• WHAT YOU NEED TO DO
Nothing but the images should be left out when the entries are restated word for word.

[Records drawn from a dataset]
★ ★ ★ ★ ★

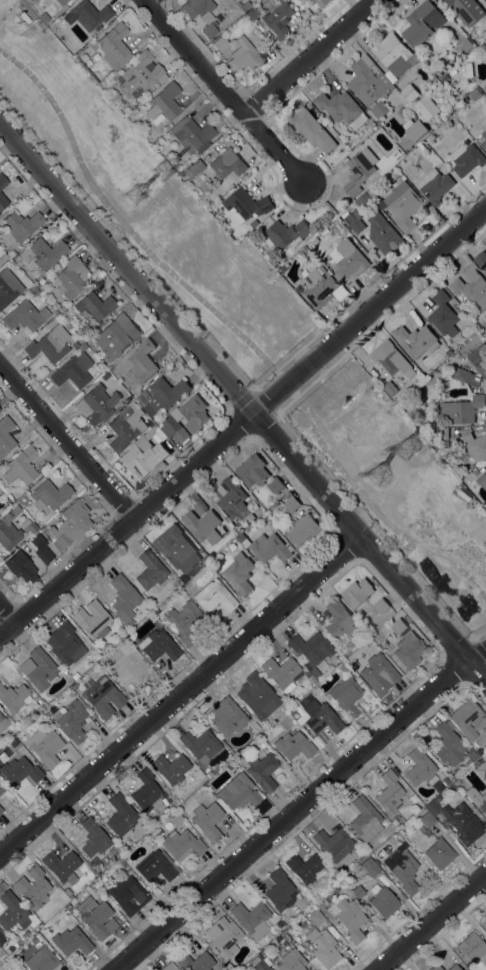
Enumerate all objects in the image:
building: (60, 1)
building: (65, 1)
road: (147, 1)
building: (321, 3)
building: (244, 5)
building: (466, 11)
building: (252, 13)
building: (87, 14)
building: (201, 14)
building: (280, 20)
building: (419, 24)
building: (101, 27)
building: (221, 43)
building: (464, 44)
building: (114, 46)
building: (455, 49)
building: (243, 54)
building: (394, 55)
road: (308, 56)
building: (140, 74)
building: (444, 78)
building: (369, 82)
building: (484, 87)
road: (226, 92)
building: (410, 93)
building: (475, 94)
building: (165, 102)
building: (427, 108)
building: (342, 109)
building: (135, 111)
building: (401, 116)
building: (312, 131)
building: (413, 134)
building: (192, 135)
building: (484, 141)
building: (333, 158)
building: (467, 159)
building: (227, 164)
building: (192, 169)
power tower: (167, 170)
building: (360, 170)
building: (3, 181)
building: (435, 186)
building: (372, 191)
power tower: (136, 197)
building: (364, 199)
building: (3, 202)
building: (246, 206)
building: (403, 206)
building: (354, 222)
building: (22, 225)
road: (127, 226)
building: (285, 235)
building: (383, 235)
building: (315, 241)
building: (305, 247)
building: (44, 252)
building: (267, 256)
building: (3, 258)
building: (481, 259)
building: (348, 261)
building: (275, 264)
building: (485, 271)
building: (71, 277)
building: (317, 283)
building: (471, 289)
building: (34, 290)
building: (7, 292)
building: (95, 305)
building: (460, 310)
building: (443, 315)
building: (25, 316)
building: (116, 336)
building: (416, 341)
building: (50, 344)
building: (75, 345)
building: (82, 347)
building: (448, 353)
building: (391, 359)
building: (479, 359)
building: (142, 362)
building: (72, 371)
building: (465, 376)
road: (311, 382)
building: (390, 389)
road: (233, 392)
building: (161, 396)
building: (97, 404)
building: (462, 410)
building: (187, 419)
road: (242, 421)
building: (151, 423)
building: (126, 427)
building: (440, 434)
building: (5, 435)
building: (152, 437)
road: (67, 440)
building: (445, 443)
power tower: (410, 446)
building: (476, 446)
building: (145, 458)
building: (22, 465)
building: (253, 471)
building: (476, 472)
power tower: (379, 473)
building: (482, 481)
building: (275, 485)
building: (50, 495)
building: (233, 500)
building: (291, 503)
road: (372, 506)
building: (17, 508)
building: (72, 523)
building: (203, 526)
building: (29, 527)
building: (304, 529)
building: (9, 535)
building: (243, 540)
building: (41, 547)
building: (174, 548)
building: (271, 548)
building: (21, 566)
building: (150, 570)
building: (239, 573)
building: (176, 583)
building: (184, 588)
building: (357, 593)
building: (214, 596)
building: (124, 598)
building: (381, 606)
road: (8, 612)
building: (372, 612)
building: (92, 620)
building: (339, 620)
building: (184, 621)
building: (399, 626)
road: (480, 633)
building: (65, 644)
building: (158, 645)
building: (312, 650)
building: (409, 650)
building: (101, 661)
building: (128, 668)
building: (343, 668)
building: (41, 669)
road: (477, 670)
building: (283, 673)
building: (379, 673)
road: (179, 695)
building: (257, 695)
building: (346, 696)
building: (14, 697)
building: (103, 697)
building: (292, 710)
building: (0, 712)
building: (227, 716)
building: (321, 717)
building: (466, 717)
building: (72, 720)
building: (3, 722)
building: (255, 727)
building: (484, 730)
building: (201, 744)
building: (294, 745)
building: (451, 745)
building: (45, 746)
building: (485, 762)
building: (230, 765)
building: (420, 767)
building: (171, 768)
building: (480, 768)
building: (20, 770)
building: (261, 770)
building: (446, 780)
building: (2, 788)
building: (238, 791)
building: (147, 792)
building: (389, 792)
building: (477, 798)
road: (298, 807)
building: (1, 809)
building: (121, 815)
building: (176, 818)
building: (365, 819)
building: (207, 820)
building: (427, 820)
building: (458, 820)
building: (424, 830)
building: (158, 833)
building: (94, 838)
building: (334, 843)
building: (182, 844)
building: (125, 847)
building: (440, 853)
building: (363, 854)
building: (62, 866)
building: (155, 866)
building: (370, 866)
building: (305, 867)
building: (403, 870)
building: (33, 887)
building: (67, 891)
building: (280, 891)
building: (358, 891)
building: (128, 895)
building: (383, 900)
building: (14, 912)
building: (314, 916)
building: (97, 917)
building: (348, 918)
building: (251, 919)
building: (130, 921)
road: (431, 921)
building: (484, 922)
building: (304, 924)
building: (223, 937)
building: (1, 940)
building: (72, 941)
building: (471, 946)
building: (324, 947)
building: (42, 959)
building: (292, 961)
building: (196, 962)
building: (258, 964)
building: (169, 967)
building: (436, 967)
building: (454, 967)
building: (3, 969)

★ ★ ★ ★ ★

• RESPONSE TO THE TASK
Enumerate all objects in the image:
building: (60, 1)
building: (65, 1)
road: (147, 1)
building: (321, 3)
building: (244, 5)
building: (466, 11)
building: (252, 13)
building: (87, 14)
building: (201, 14)
building: (280, 20)
building: (419, 24)
building: (101, 27)
building: (221, 43)
building: (464, 44)
building: (114, 46)
building: (455, 49)
building: (243, 54)
building: (394, 55)
road: (308, 56)
building: (140, 74)
building: (444, 78)
building: (369, 82)
building: (484, 87)
road: (226, 92)
building: (410, 93)
building: (475, 94)
building: (165, 102)
building: (427, 108)
building: (342, 109)
building: (135, 111)
building: (401, 116)
building: (312, 131)
building: (413, 134)
building: (192, 135)
building: (484, 141)
building: (333, 158)
building: (467, 159)
building: (227, 164)
building: (192, 169)
power tower: (167, 170)
building: (360, 170)
building: (3, 181)
building: (435, 186)
building: (372, 191)
power tower: (136, 197)
building: (364, 199)
building: (3, 202)
building: (246, 206)
building: (403, 206)
building: (354, 222)
building: (22, 225)
road: (127, 226)
building: (285, 235)
building: (383, 235)
building: (315, 241)
building: (305, 247)
building: (44, 252)
building: (267, 256)
building: (3, 258)
building: (481, 259)
building: (348, 261)
building: (275, 264)
building: (485, 271)
building: (71, 277)
building: (317, 283)
building: (471, 289)
building: (34, 290)
building: (7, 292)
building: (95, 305)
building: (460, 310)
building: (443, 315)
building: (25, 316)
building: (116, 336)
building: (416, 341)
building: (50, 344)
building: (75, 345)
building: (82, 347)
building: (448, 353)
building: (391, 359)
building: (479, 359)
building: (142, 362)
building: (72, 371)
building: (465, 376)
road: (311, 382)
building: (390, 389)
road: (233, 392)
building: (161, 396)
building: (97, 404)
building: (462, 410)
building: (187, 419)
road: (242, 421)
building: (151, 423)
building: (126, 427)
building: (440, 434)
building: (5, 435)
building: (152, 437)
road: (67, 440)
building: (445, 443)
power tower: (410, 446)
building: (476, 446)
building: (145, 458)
building: (22, 465)
building: (253, 471)
building: (476, 472)
power tower: (379, 473)
building: (482, 481)
building: (275, 485)
building: (50, 495)
building: (233, 500)
building: (291, 503)
road: (372, 506)
building: (17, 508)
building: (72, 523)
building: (203, 526)
building: (29, 527)
building: (304, 529)
building: (9, 535)
building: (243, 540)
building: (41, 547)
building: (174, 548)
building: (271, 548)
building: (21, 566)
building: (150, 570)
building: (239, 573)
building: (176, 583)
building: (184, 588)
building: (357, 593)
building: (214, 596)
building: (124, 598)
building: (381, 606)
road: (8, 612)
building: (372, 612)
building: (92, 620)
building: (339, 620)
building: (184, 621)
building: (399, 626)
road: (480, 633)
building: (65, 644)
building: (158, 645)
building: (312, 650)
building: (409, 650)
building: (101, 661)
building: (128, 668)
building: (343, 668)
building: (41, 669)
road: (477, 670)
building: (283, 673)
building: (379, 673)
road: (179, 695)
building: (257, 695)
building: (346, 696)
building: (14, 697)
building: (103, 697)
building: (292, 710)
building: (0, 712)
building: (227, 716)
building: (321, 717)
building: (466, 717)
building: (72, 720)
building: (3, 722)
building: (255, 727)
building: (484, 730)
building: (201, 744)
building: (294, 745)
building: (451, 745)
building: (45, 746)
building: (485, 762)
building: (230, 765)
building: (420, 767)
building: (171, 768)
building: (480, 768)
building: (20, 770)
building: (261, 770)
building: (446, 780)
building: (2, 788)
building: (238, 791)
building: (147, 792)
building: (389, 792)
building: (477, 798)
road: (298, 807)
building: (1, 809)
building: (121, 815)
building: (176, 818)
building: (365, 819)
building: (207, 820)
building: (427, 820)
building: (458, 820)
building: (424, 830)
building: (158, 833)
building: (94, 838)
building: (334, 843)
building: (182, 844)
building: (125, 847)
building: (440, 853)
building: (363, 854)
building: (62, 866)
building: (155, 866)
building: (370, 866)
building: (305, 867)
building: (403, 870)
building: (33, 887)
building: (67, 891)
building: (280, 891)
building: (358, 891)
building: (128, 895)
building: (383, 900)
building: (14, 912)
building: (314, 916)
building: (97, 917)
building: (348, 918)
building: (251, 919)
building: (130, 921)
road: (431, 921)
building: (484, 922)
building: (304, 924)
building: (223, 937)
building: (1, 940)
building: (72, 941)
building: (471, 946)
building: (324, 947)
building: (42, 959)
building: (292, 961)
building: (196, 962)
building: (258, 964)
building: (169, 967)
building: (436, 967)
building: (454, 967)
building: (3, 969)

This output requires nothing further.